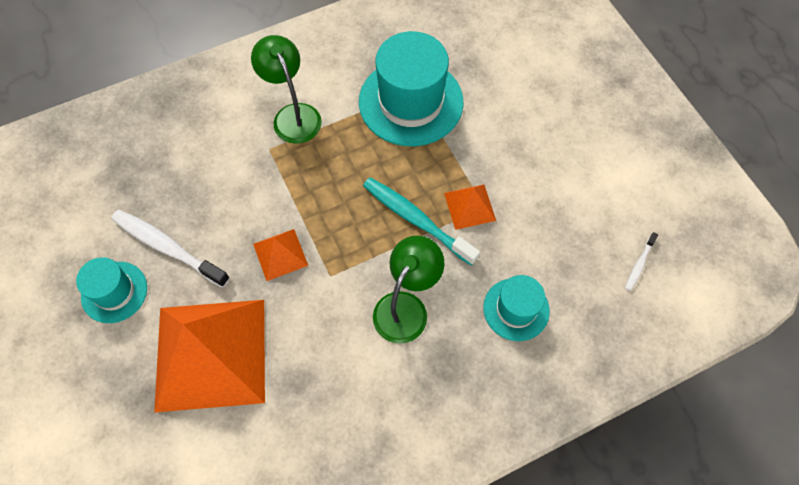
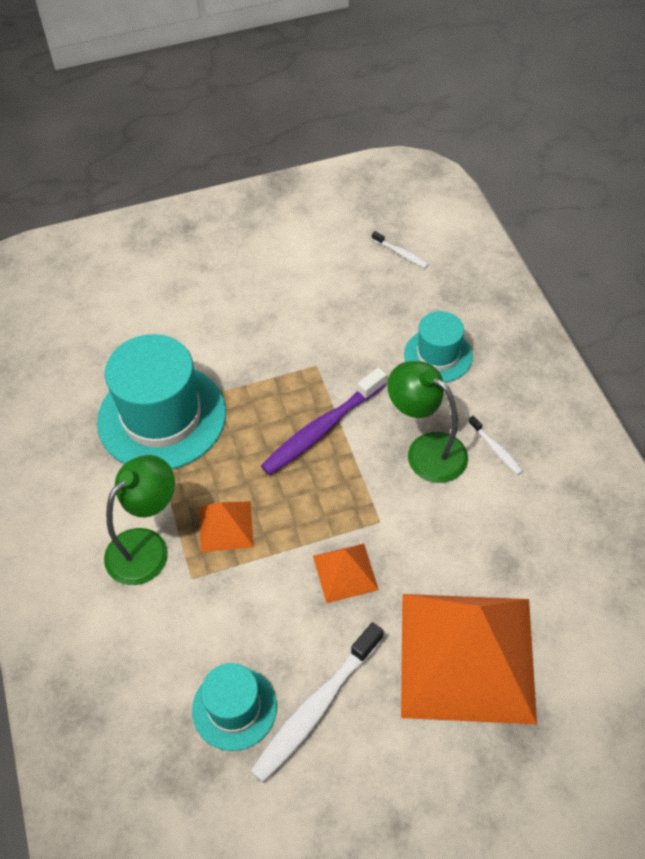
camera: 80 degrees left, 10 degrees down
(114, 292) = (372, 779): turquoise hat -> turquoise hat (234, 708)
(293, 115) = (147, 546): green lamp -> green lamp turned 150 degrees clockwise
(416, 220) = (322, 429): turquoise toothbrush -> purple toothbrush
(416, 368) = (496, 449): none -> white toothbrush
(469, 206) = (314, 378): orange pyramid -> orange pyramid (226, 526)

**AIM OF THE EXERCISE:** Copy out every entry above, character for character, excluding pictures.

**TASK RESPONSE:**
camera: 80 degrees left, 10 degrees down
(114, 292) = (372, 779): turquoise hat -> turquoise hat (234, 708)
(293, 115) = (147, 546): green lamp -> green lamp turned 150 degrees clockwise
(416, 220) = (322, 429): turquoise toothbrush -> purple toothbrush
(416, 368) = (496, 449): none -> white toothbrush
(469, 206) = (314, 378): orange pyramid -> orange pyramid (226, 526)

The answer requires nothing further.